• **GOAL OF THE EXERCISE**
In your copy, leave out the pictures and output only the lines from the one holding "white brick G2:I3" through the end of the data below, exactly.

# # # #

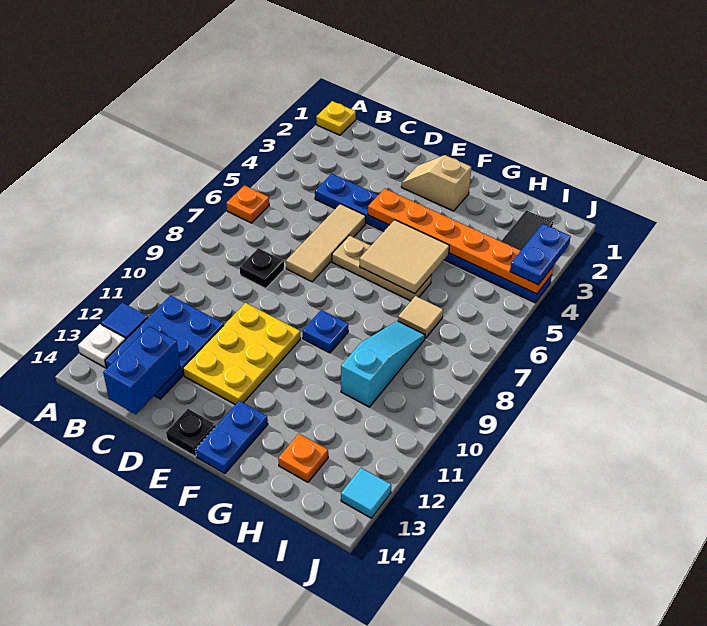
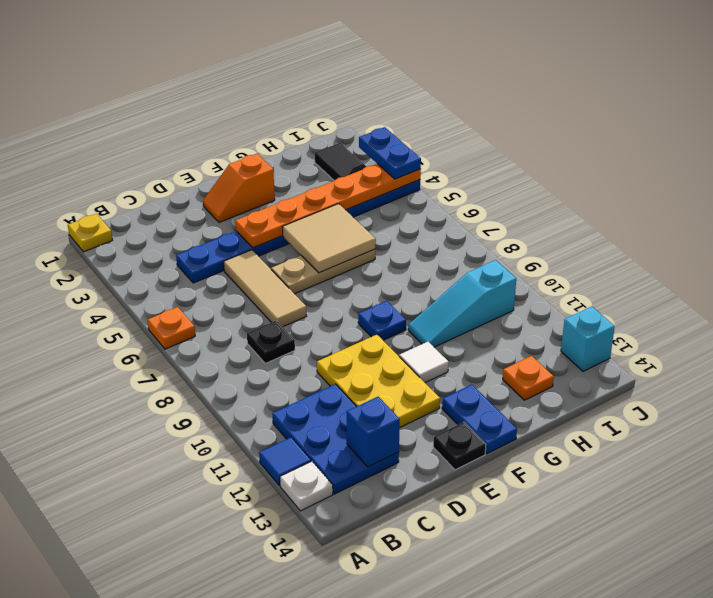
blue brick C13:C14 level 2 -> blue brick C13 level 2
tan slope E2:F2 level 1 top F -> orange slope E2:F2 level 1 top F
none -> white tile F11 level 1
tan tile H7 level 1 -> none
cyan slope H8:H10 level 1 top 10 -> cyan slope G10:I10 level 1 top I
cyan tile J13 level 1 -> cyan brick J13 level 1

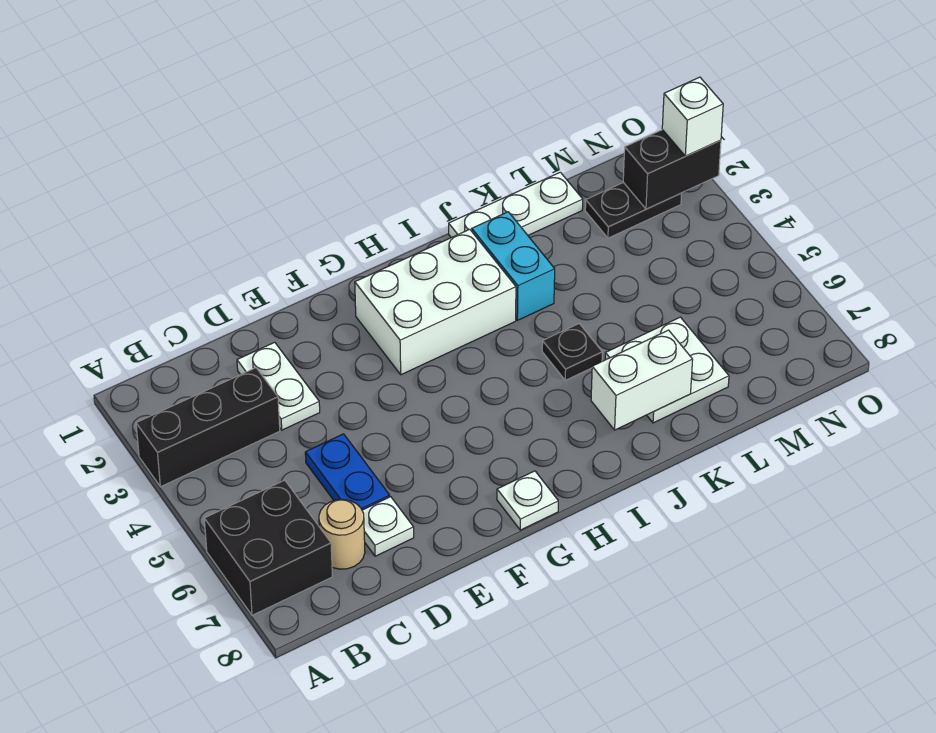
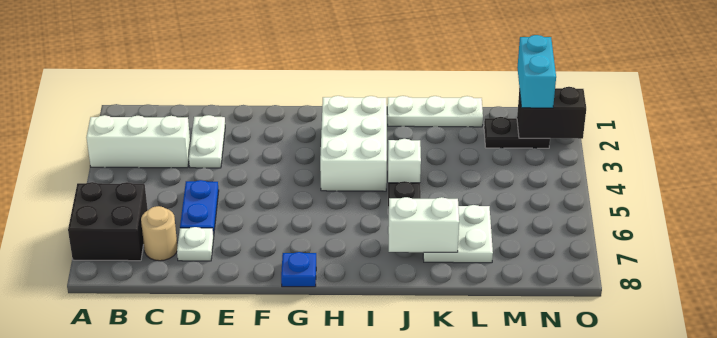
black brick A3:C3 level 1 -> white brick A3:C3 level 1
white brick G2:I3 level 1 -> white brick H2:I4 level 1
white plate G8 level 1 -> blue plate G8 level 1
cyan brick J2:J3 level 1 -> cyan brick N1:N2 level 3
white brick O2 level 3 -> white brick J4 level 1

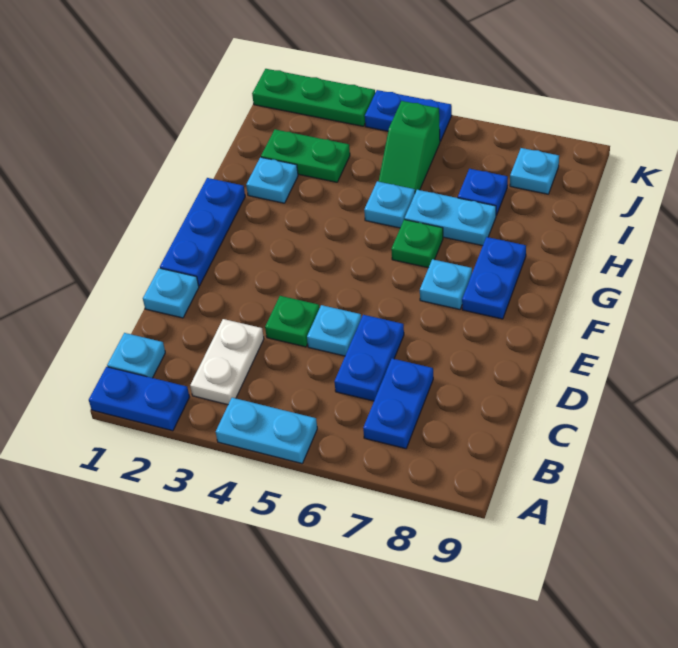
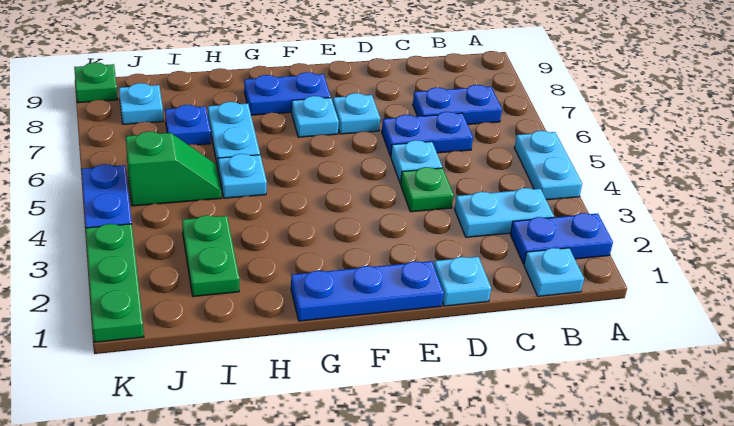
blue plate A1:A2 level 1 -> blue plate A2:B2 level 1
white plate B3:C3 level 1 -> cyan plate B3:C3 level 1
green plate G6 level 1 -> green plate K9 level 1
cyan plate H2 level 1 -> cyan plate E7 level 1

# # # #

• **RESPONSE TO THIS TASK**
white brick G2:I3 level 1 -> white brick H2:I4 level 1
white plate G8 level 1 -> blue plate G8 level 1
cyan brick J2:J3 level 1 -> cyan brick N1:N2 level 3
white brick O2 level 3 -> white brick J4 level 1

blue plate A1:A2 level 1 -> blue plate A2:B2 level 1
white plate B3:C3 level 1 -> cyan plate B3:C3 level 1
green plate G6 level 1 -> green plate K9 level 1
cyan plate H2 level 1 -> cyan plate E7 level 1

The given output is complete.